[Object tracking records]
■ ■ ■ ■

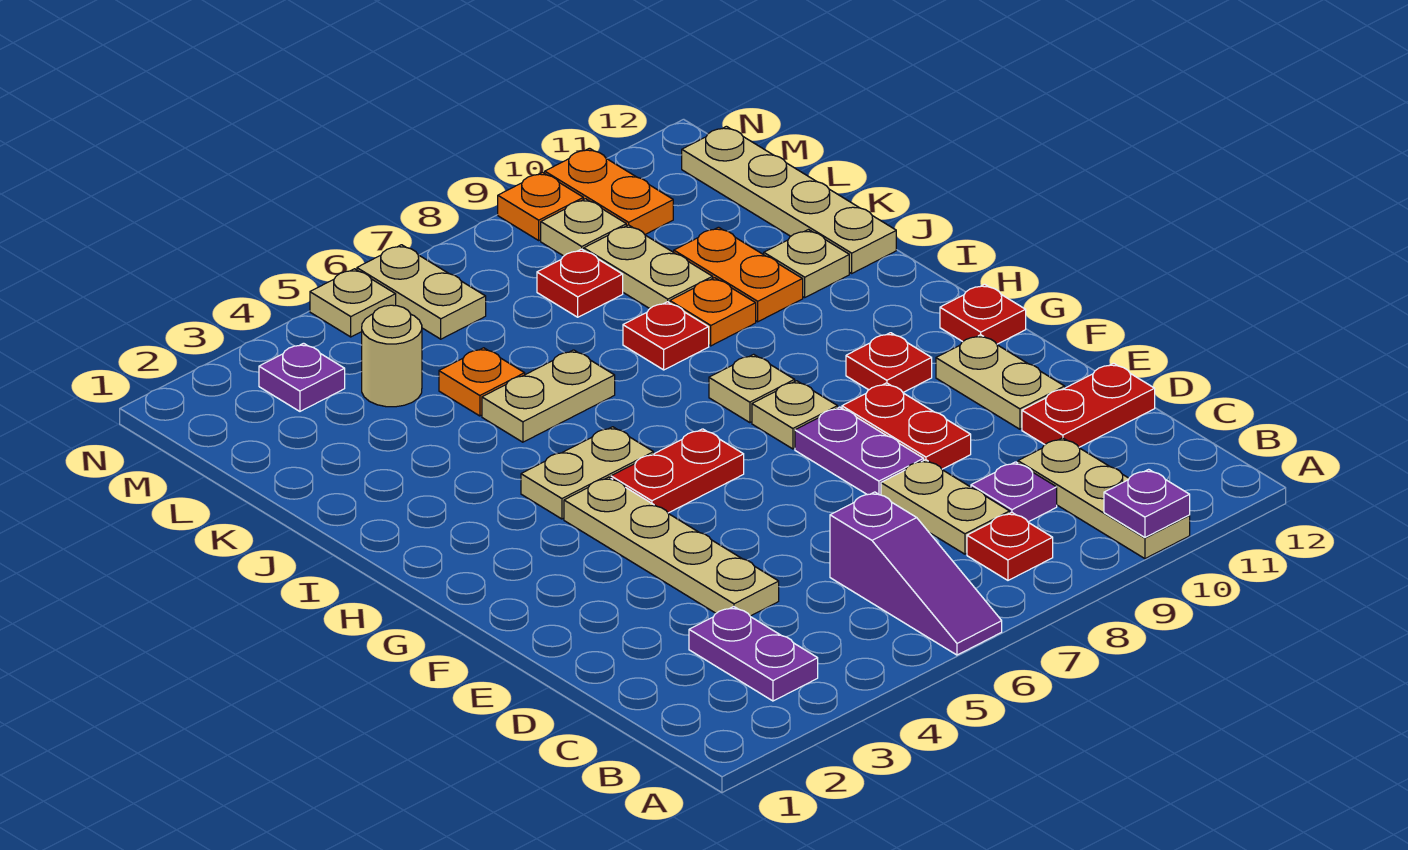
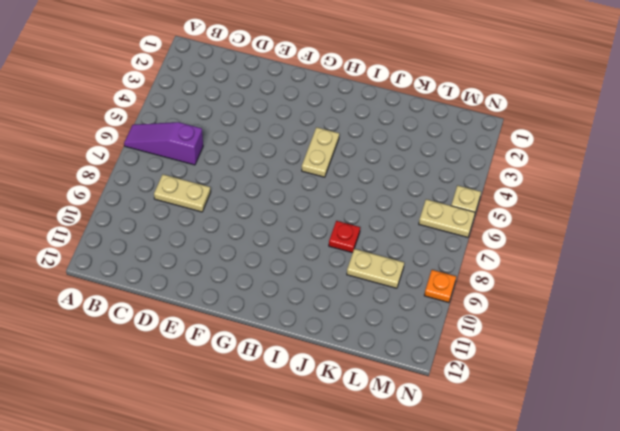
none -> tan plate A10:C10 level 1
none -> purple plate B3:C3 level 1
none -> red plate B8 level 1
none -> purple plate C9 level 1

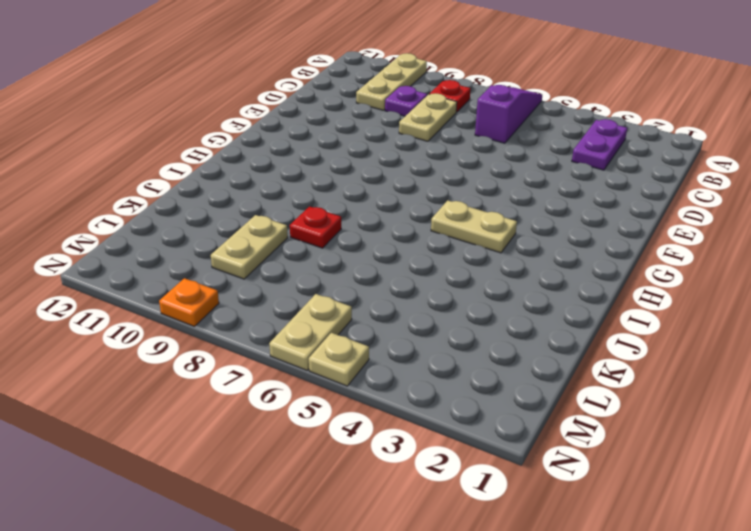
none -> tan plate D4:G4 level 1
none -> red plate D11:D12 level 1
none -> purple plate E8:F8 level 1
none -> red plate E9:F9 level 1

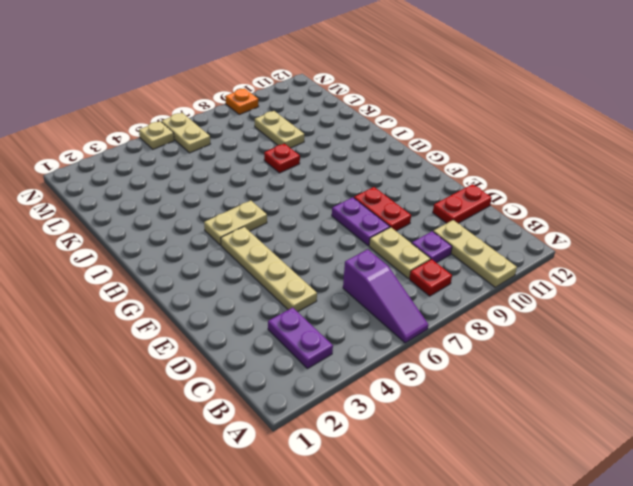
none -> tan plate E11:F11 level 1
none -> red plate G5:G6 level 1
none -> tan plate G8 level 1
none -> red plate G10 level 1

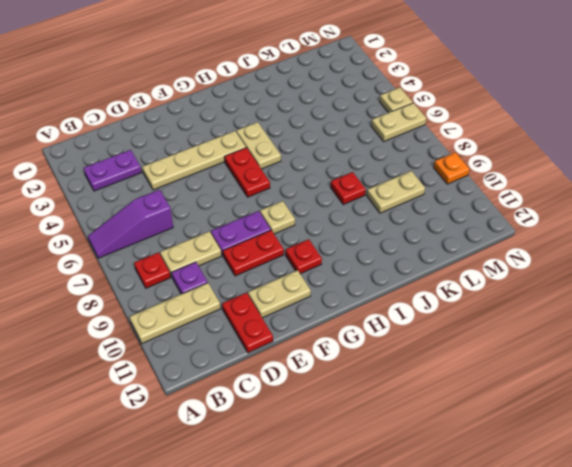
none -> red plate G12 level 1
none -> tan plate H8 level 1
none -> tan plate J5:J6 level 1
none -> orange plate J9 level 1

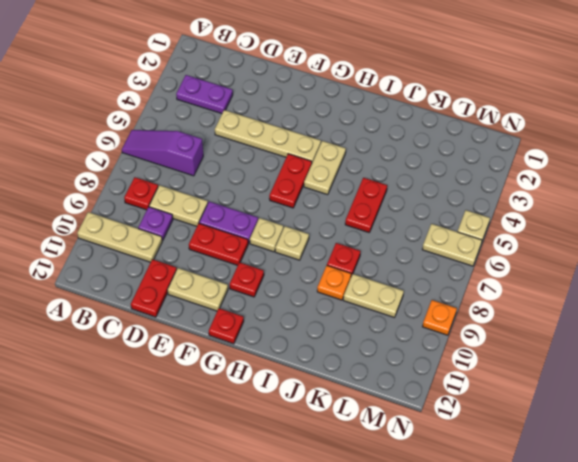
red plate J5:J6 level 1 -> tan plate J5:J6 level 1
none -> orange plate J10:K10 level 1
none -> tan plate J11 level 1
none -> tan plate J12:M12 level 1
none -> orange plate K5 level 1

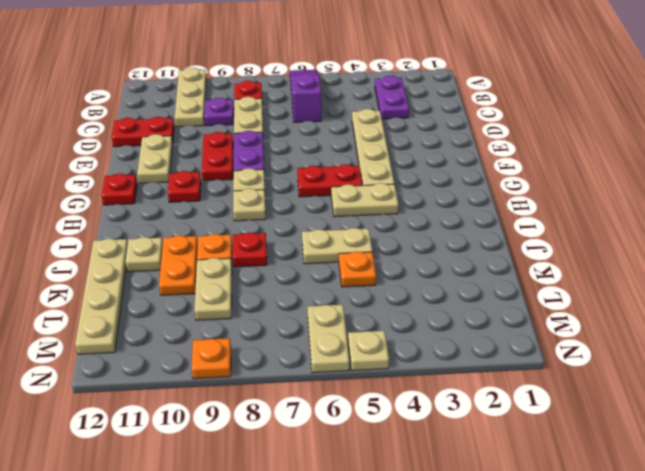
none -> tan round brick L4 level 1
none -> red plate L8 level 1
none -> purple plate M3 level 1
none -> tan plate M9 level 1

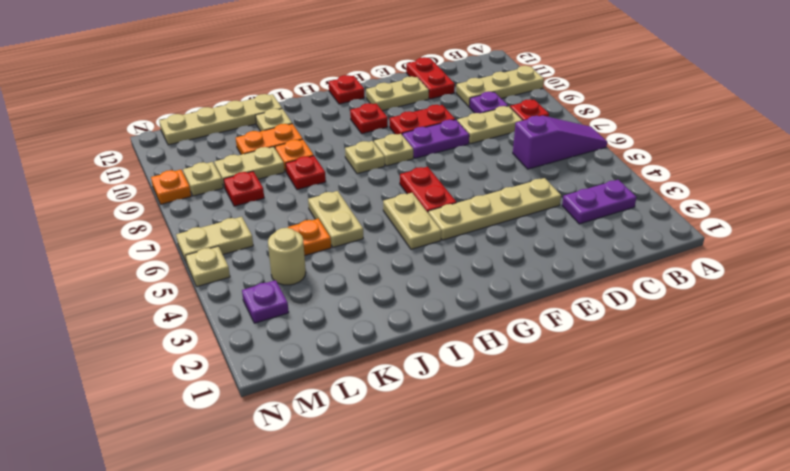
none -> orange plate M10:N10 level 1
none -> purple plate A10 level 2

■ ■ ■ ■

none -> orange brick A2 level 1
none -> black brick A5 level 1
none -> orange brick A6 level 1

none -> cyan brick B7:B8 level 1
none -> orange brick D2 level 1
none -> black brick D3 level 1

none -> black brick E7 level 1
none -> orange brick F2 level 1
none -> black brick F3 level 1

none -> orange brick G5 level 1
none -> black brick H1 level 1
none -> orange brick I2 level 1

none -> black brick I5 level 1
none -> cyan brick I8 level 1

■ ■ ■ ■

Copy task for the entries above: every line with the string "black".

none -> black brick A5 level 1
none -> black brick D3 level 1
none -> black brick E7 level 1
none -> black brick F3 level 1
none -> black brick H1 level 1
none -> black brick I5 level 1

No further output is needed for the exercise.